*Exercise aim*
Quote exactly and only this range of lines in the data below: the line that holds "camera: 30 degrees left, 5 degrees up" to the line that holds "(487, 292) = (662, 296): yellow", both included.

■ ■ ■

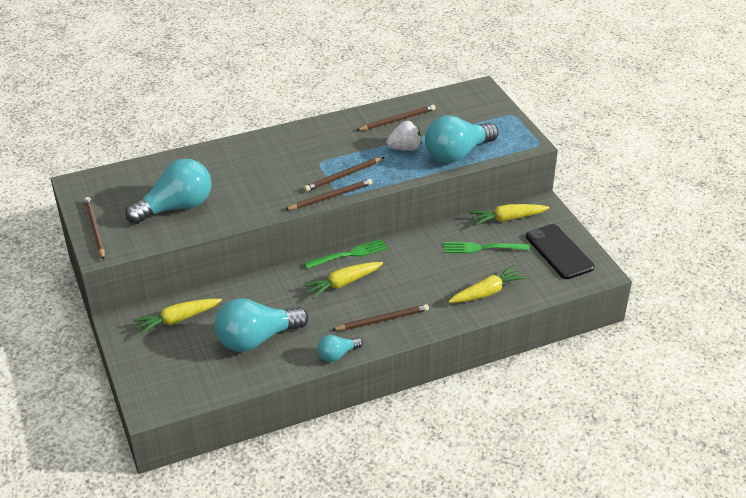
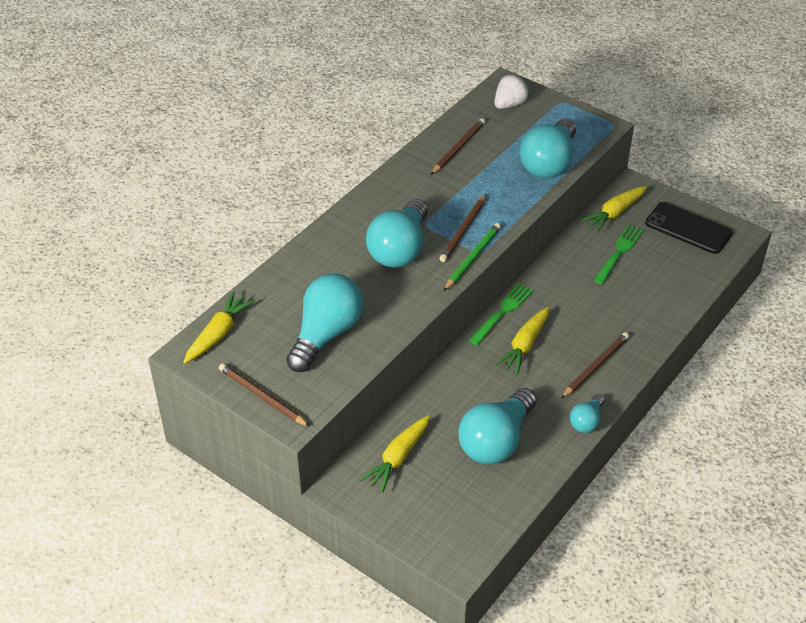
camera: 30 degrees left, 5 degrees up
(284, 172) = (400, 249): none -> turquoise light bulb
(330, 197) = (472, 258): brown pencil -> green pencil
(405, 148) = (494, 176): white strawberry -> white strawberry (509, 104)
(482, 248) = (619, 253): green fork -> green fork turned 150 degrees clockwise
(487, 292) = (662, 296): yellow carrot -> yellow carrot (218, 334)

■ ■ ■

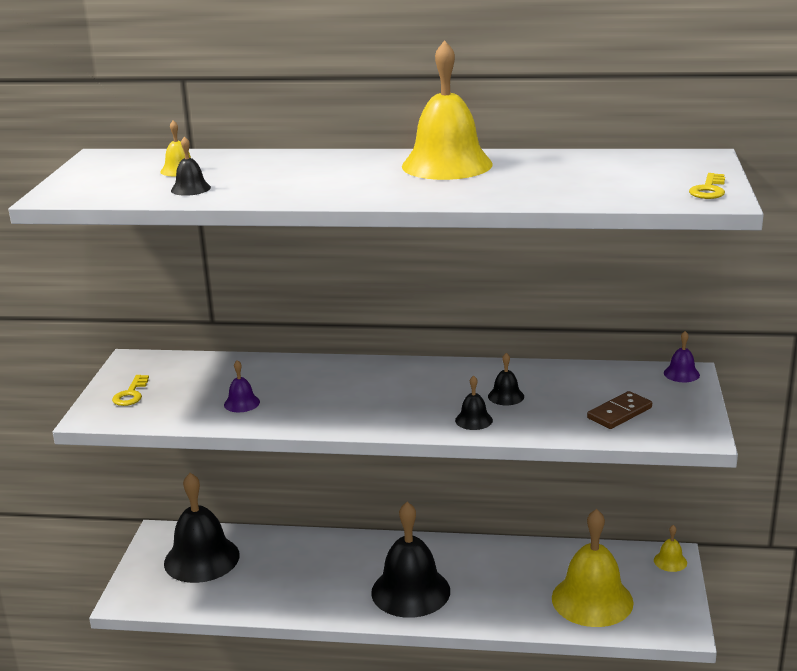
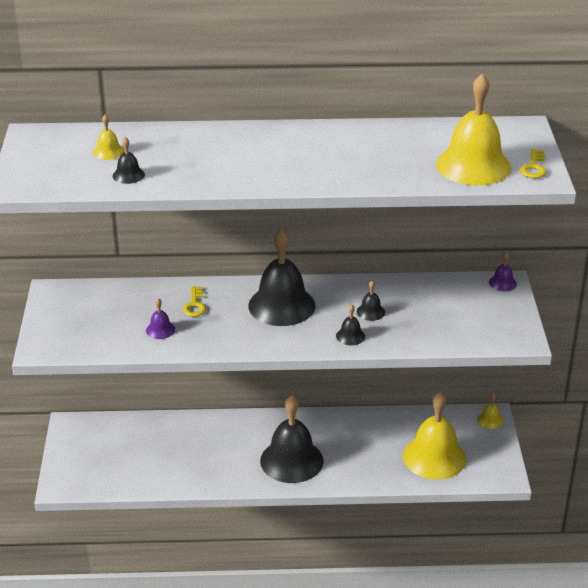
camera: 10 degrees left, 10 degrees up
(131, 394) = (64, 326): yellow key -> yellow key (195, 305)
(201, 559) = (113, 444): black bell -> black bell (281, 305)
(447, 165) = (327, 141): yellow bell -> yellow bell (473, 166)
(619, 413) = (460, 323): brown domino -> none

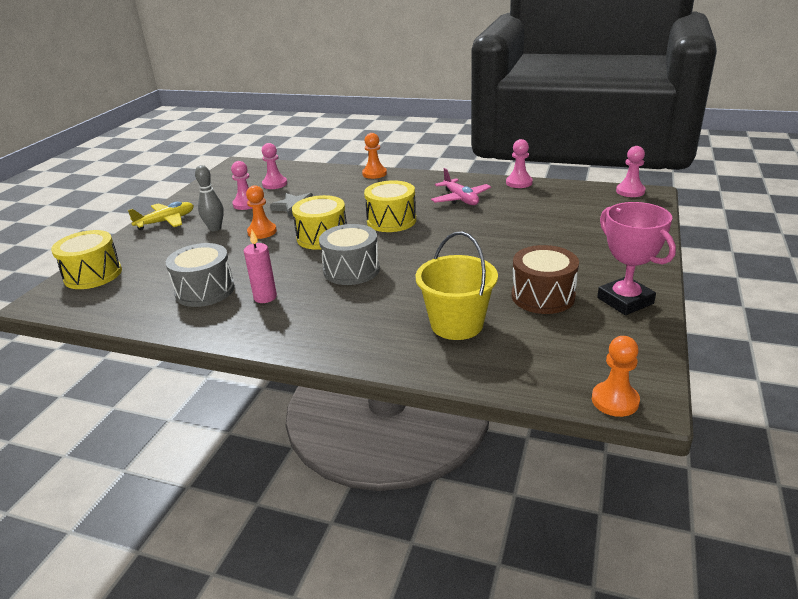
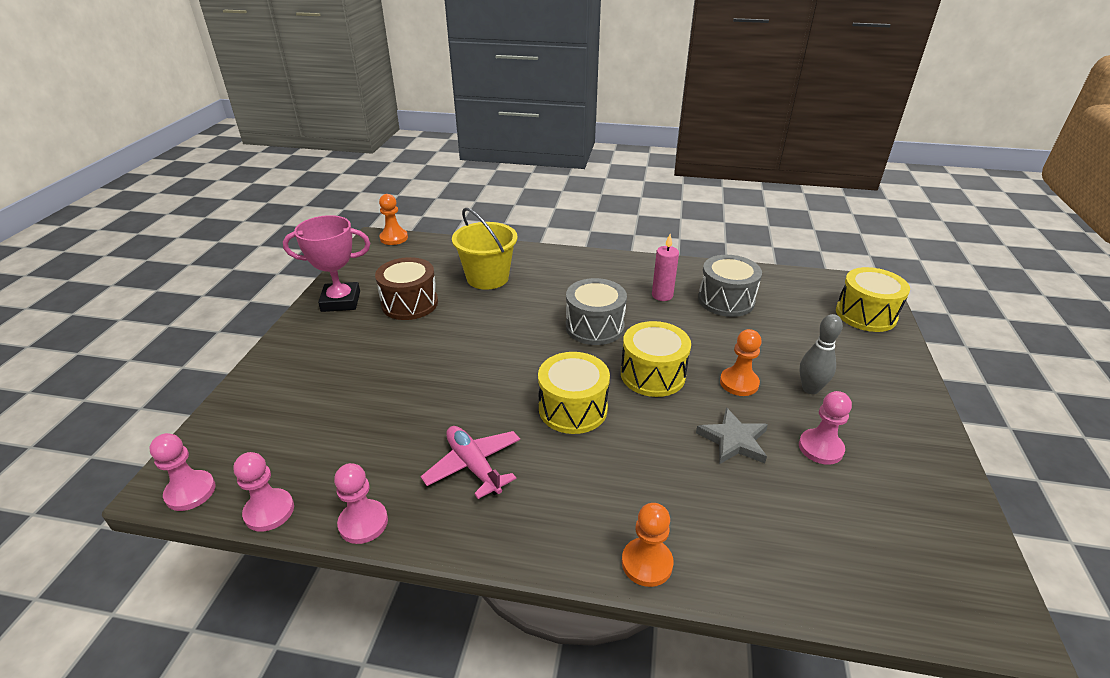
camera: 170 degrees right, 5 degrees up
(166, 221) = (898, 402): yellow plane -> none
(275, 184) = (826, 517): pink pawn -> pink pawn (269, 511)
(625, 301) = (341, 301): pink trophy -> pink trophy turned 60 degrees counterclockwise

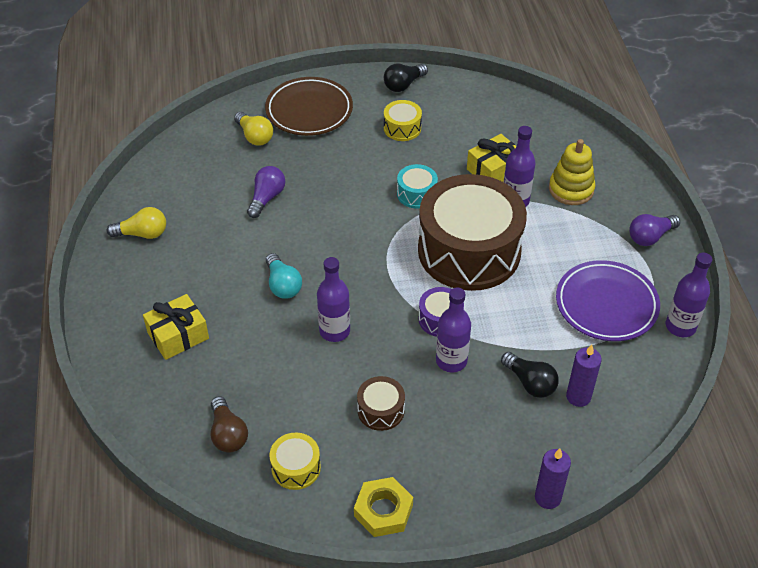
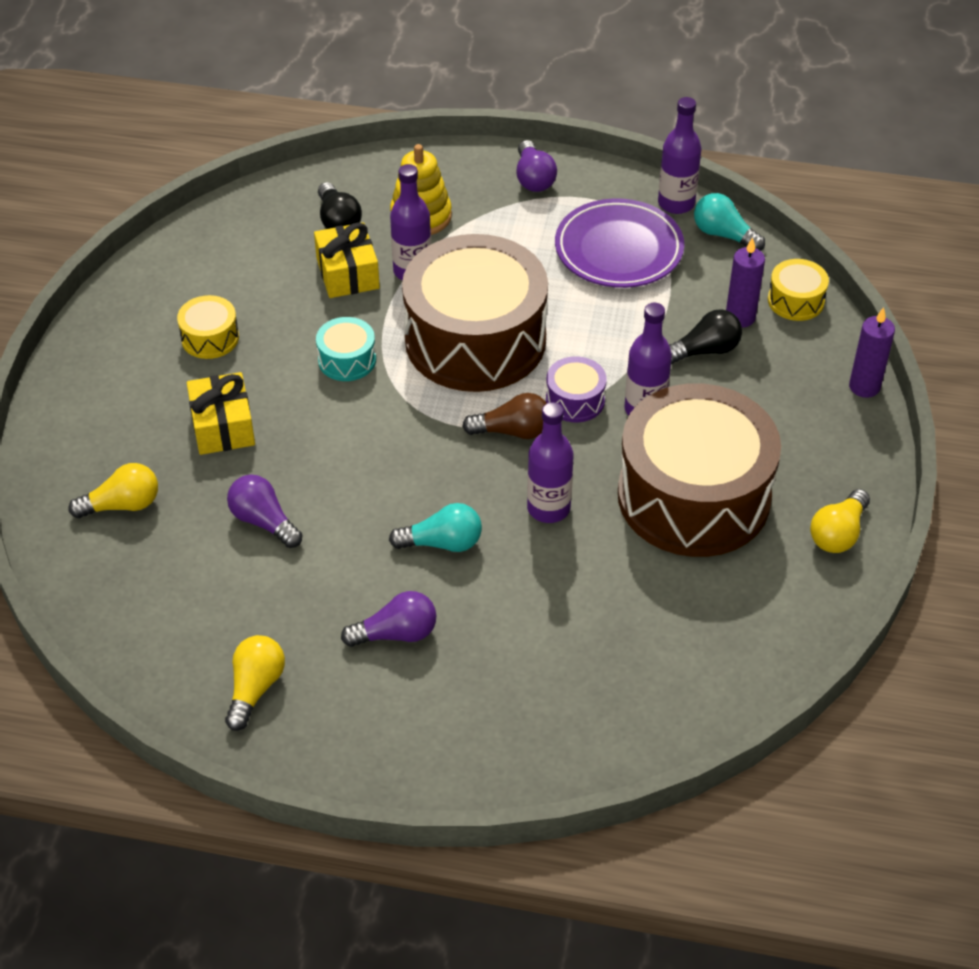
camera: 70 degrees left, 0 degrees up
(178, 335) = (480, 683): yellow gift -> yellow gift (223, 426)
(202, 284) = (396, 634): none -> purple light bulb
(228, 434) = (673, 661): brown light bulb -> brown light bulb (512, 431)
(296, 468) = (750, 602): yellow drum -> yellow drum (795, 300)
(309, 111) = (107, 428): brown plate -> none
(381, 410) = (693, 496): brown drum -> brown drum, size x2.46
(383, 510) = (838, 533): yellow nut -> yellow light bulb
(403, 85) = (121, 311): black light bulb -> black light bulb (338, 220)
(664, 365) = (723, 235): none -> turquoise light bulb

■ ■ ■

*Solution to the exercise*
camera: 30 degrees left, 5 degrees up
(284, 172) = (400, 249): none -> turquoise light bulb
(330, 197) = (472, 258): brown pencil -> green pencil
(405, 148) = (494, 176): white strawberry -> white strawberry (509, 104)
(482, 248) = (619, 253): green fork -> green fork turned 150 degrees clockwise
(487, 292) = (662, 296): yellow carrot -> yellow carrot (218, 334)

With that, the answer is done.